EXERCISE DIRECTIONS: Pull every line from the records that has the word "fish" in it.

____ RECORDS FOR THE EXERCISE

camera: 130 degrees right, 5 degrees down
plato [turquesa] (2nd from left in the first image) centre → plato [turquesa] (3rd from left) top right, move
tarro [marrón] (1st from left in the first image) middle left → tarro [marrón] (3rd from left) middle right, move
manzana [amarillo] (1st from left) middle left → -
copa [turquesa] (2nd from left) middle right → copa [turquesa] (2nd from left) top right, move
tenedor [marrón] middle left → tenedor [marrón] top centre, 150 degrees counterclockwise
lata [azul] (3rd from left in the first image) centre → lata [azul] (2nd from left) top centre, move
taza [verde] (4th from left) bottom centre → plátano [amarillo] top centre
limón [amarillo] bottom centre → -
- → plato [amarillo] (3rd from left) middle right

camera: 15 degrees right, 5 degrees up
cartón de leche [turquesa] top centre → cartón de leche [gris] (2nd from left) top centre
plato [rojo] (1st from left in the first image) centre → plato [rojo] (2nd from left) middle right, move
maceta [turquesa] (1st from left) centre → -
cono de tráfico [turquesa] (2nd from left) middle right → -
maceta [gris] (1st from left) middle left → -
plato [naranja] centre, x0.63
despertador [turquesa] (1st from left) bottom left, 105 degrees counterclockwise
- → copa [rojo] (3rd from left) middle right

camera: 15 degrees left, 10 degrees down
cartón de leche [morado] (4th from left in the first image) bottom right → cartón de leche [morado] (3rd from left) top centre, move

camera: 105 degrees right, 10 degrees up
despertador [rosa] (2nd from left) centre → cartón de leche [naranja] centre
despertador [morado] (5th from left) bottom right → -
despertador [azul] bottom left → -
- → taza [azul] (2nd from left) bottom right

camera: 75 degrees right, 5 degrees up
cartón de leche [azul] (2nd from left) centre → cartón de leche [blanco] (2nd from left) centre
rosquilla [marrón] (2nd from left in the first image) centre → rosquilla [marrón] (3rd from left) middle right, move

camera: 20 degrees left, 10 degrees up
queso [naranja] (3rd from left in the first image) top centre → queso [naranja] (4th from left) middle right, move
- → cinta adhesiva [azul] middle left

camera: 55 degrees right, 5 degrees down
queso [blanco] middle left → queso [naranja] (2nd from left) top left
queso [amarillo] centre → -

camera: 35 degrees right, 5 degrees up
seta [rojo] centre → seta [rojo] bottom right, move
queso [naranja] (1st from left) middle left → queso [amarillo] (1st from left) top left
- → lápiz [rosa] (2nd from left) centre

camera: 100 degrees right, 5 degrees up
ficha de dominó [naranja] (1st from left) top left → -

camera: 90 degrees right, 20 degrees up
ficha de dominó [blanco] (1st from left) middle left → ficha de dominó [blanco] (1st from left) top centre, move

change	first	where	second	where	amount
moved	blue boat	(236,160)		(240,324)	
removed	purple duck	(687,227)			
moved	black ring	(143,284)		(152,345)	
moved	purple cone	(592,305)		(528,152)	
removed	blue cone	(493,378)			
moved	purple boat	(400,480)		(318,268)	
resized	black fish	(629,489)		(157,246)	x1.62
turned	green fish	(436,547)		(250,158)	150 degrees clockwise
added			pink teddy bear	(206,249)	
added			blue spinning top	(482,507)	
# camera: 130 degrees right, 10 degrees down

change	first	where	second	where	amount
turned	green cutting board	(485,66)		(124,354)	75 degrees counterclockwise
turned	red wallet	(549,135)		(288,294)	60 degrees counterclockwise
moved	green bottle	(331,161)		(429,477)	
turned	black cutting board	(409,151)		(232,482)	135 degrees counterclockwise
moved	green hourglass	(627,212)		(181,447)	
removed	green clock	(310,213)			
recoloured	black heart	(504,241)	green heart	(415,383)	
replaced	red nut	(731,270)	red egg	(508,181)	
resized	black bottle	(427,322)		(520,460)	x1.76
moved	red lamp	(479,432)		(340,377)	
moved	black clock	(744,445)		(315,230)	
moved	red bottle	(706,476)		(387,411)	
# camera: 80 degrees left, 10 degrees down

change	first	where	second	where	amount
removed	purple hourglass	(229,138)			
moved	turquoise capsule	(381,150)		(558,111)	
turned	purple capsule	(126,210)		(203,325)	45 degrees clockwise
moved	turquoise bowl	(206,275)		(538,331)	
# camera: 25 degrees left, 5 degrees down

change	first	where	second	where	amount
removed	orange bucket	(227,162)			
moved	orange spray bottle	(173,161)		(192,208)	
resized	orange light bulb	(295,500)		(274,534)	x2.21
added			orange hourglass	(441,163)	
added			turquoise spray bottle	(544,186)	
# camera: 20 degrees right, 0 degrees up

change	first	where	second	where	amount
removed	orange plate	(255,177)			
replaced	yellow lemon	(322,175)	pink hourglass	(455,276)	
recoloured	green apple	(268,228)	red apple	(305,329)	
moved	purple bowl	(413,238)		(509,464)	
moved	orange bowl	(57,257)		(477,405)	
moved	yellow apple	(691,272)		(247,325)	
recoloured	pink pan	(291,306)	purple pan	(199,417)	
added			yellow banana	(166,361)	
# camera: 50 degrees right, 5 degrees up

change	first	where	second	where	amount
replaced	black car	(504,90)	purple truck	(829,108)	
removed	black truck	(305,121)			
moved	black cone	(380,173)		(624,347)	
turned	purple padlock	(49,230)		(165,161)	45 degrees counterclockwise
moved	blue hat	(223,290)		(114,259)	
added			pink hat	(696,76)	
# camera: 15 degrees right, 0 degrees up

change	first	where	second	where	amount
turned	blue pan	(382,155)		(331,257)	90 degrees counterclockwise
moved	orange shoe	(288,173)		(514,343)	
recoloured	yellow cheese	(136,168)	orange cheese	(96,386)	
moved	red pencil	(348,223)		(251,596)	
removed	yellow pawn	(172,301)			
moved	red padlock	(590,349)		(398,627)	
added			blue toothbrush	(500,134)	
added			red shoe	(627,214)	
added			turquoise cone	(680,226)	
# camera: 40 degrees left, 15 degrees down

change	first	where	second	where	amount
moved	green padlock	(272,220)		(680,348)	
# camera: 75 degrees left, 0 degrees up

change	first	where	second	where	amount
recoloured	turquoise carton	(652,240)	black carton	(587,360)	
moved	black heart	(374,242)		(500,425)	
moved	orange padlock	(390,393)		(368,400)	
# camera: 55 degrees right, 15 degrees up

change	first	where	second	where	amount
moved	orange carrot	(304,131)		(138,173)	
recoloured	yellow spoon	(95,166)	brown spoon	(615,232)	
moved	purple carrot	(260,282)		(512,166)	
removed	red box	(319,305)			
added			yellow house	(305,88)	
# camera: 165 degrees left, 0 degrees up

________

WORKED SOLUTION:
resized	black fish	(629,489)		(157,246)	x1.62
turned	green fish	(436,547)		(250,158)	150 degrees clockwise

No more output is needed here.